*TASK BRIEF*: In the entries below, go to the line containing "LINE pin DO: none -> RX" and repeat it along with every later line, exactly.
----
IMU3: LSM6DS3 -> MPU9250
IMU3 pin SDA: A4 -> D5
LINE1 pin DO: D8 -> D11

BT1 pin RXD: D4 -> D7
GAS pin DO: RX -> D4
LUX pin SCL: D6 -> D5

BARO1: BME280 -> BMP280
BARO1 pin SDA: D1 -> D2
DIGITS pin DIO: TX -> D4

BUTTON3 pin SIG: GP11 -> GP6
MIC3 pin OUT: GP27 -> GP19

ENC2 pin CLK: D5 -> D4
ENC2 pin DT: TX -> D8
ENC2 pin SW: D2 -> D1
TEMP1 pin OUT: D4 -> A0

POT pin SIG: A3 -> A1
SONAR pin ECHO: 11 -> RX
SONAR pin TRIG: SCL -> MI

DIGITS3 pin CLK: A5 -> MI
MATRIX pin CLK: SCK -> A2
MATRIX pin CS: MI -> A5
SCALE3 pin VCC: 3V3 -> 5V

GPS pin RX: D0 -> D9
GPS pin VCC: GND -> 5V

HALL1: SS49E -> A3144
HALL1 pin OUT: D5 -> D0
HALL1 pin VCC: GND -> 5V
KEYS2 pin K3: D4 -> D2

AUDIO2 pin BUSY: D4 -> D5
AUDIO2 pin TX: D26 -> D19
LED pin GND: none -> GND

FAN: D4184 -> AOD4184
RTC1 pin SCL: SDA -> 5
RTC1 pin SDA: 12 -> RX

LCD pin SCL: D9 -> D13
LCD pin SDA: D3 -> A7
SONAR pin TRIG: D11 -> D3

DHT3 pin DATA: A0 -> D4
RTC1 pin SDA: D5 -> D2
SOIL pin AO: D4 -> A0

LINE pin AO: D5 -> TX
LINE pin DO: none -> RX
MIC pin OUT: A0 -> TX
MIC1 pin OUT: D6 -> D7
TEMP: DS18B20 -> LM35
----
*TASK OUTPUT*:
LINE pin DO: none -> RX
MIC pin OUT: A0 -> TX
MIC1 pin OUT: D6 -> D7
TEMP: DS18B20 -> LM35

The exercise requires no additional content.